The problem
The entries below contain a stretch that opens with the line containing "white brick A11:A12" and closes with the line containing "black brick E10 level 1 -> none"; set down that stretch exactly, both ends included, and nothing else.

Data shown
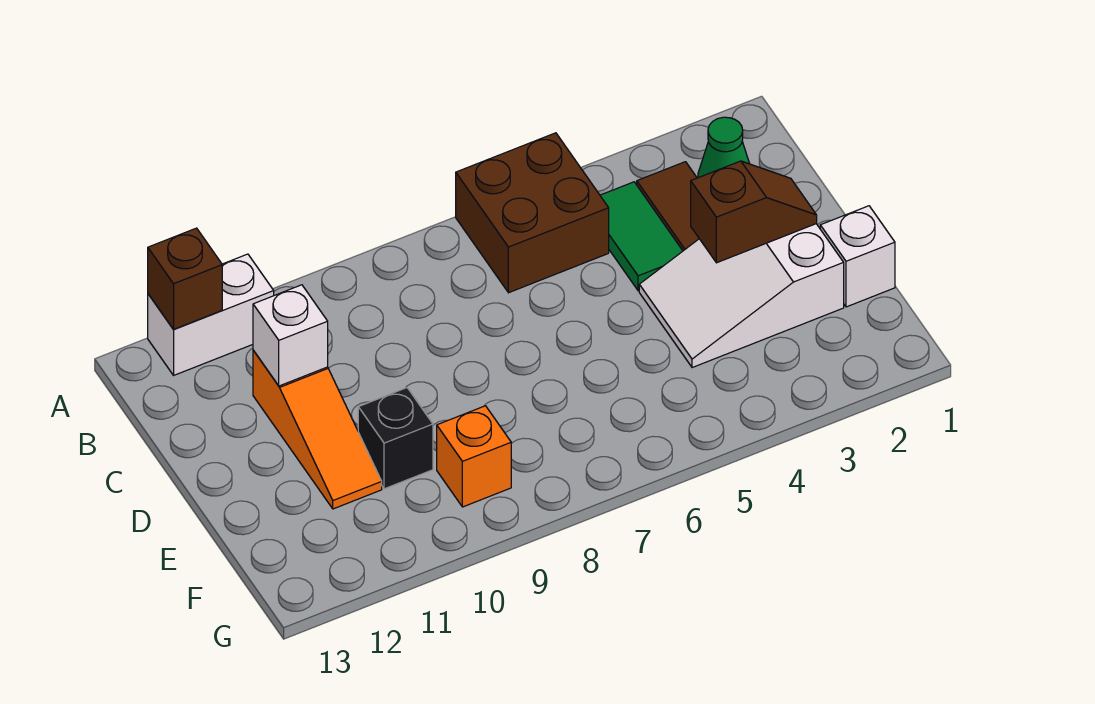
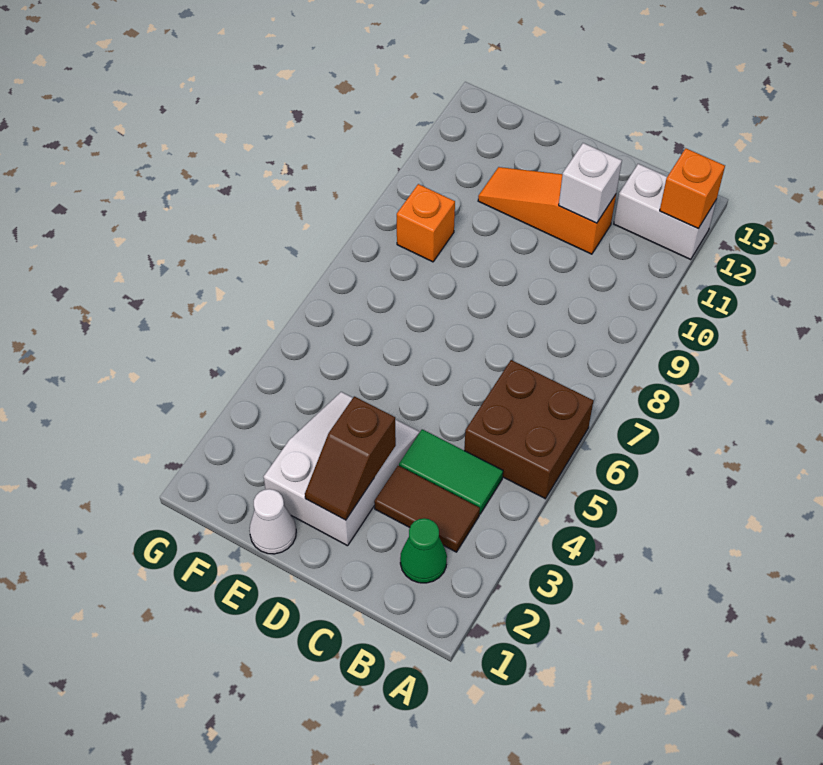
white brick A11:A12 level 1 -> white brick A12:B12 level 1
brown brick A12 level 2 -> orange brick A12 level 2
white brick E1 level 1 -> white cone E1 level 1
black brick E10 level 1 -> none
==
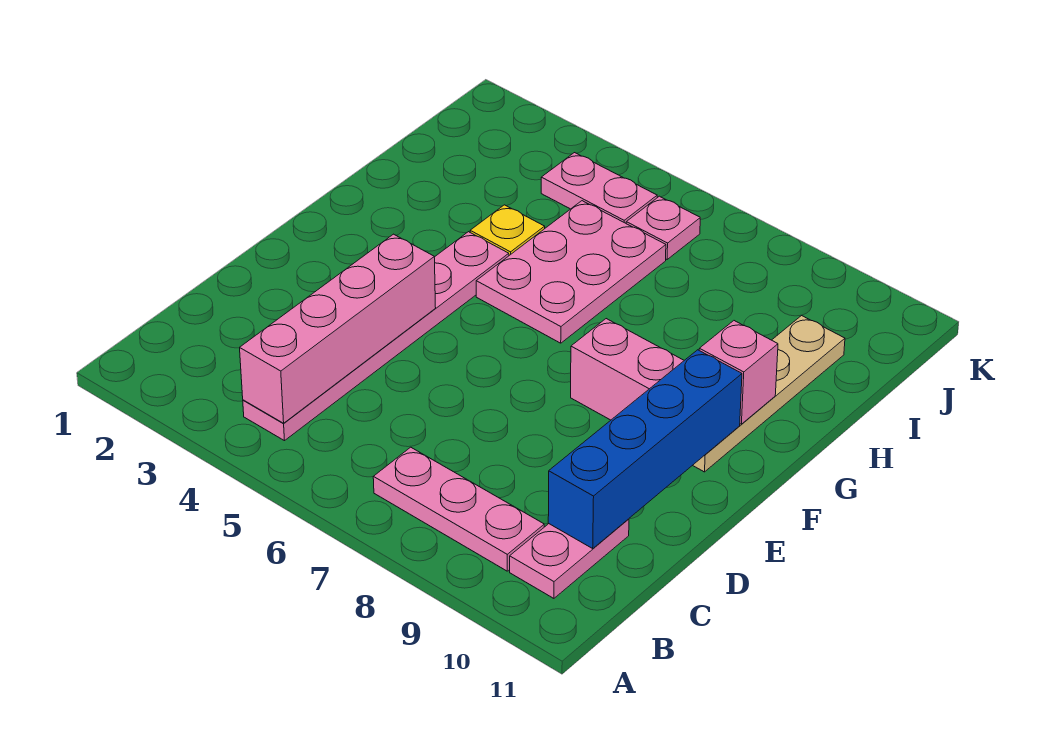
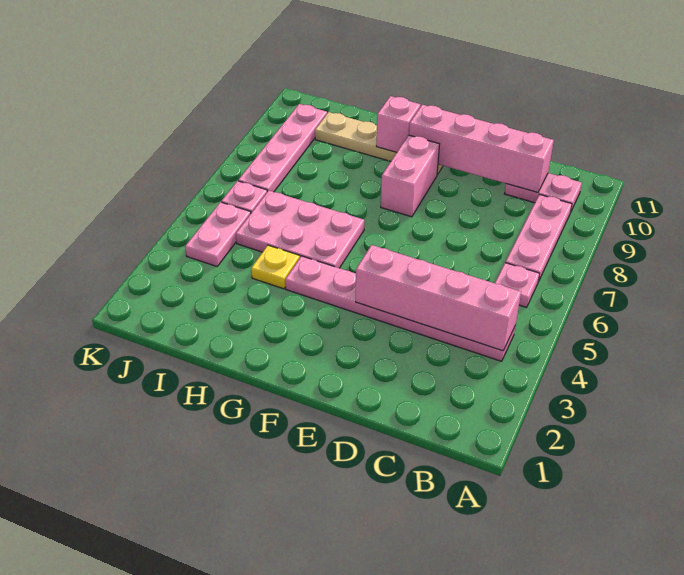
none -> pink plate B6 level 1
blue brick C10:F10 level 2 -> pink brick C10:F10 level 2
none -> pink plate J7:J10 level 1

Answer area
white brick A11:A12 level 1 -> white brick A12:B12 level 1
brown brick A12 level 2 -> orange brick A12 level 2
white brick E1 level 1 -> white cone E1 level 1
black brick E10 level 1 -> none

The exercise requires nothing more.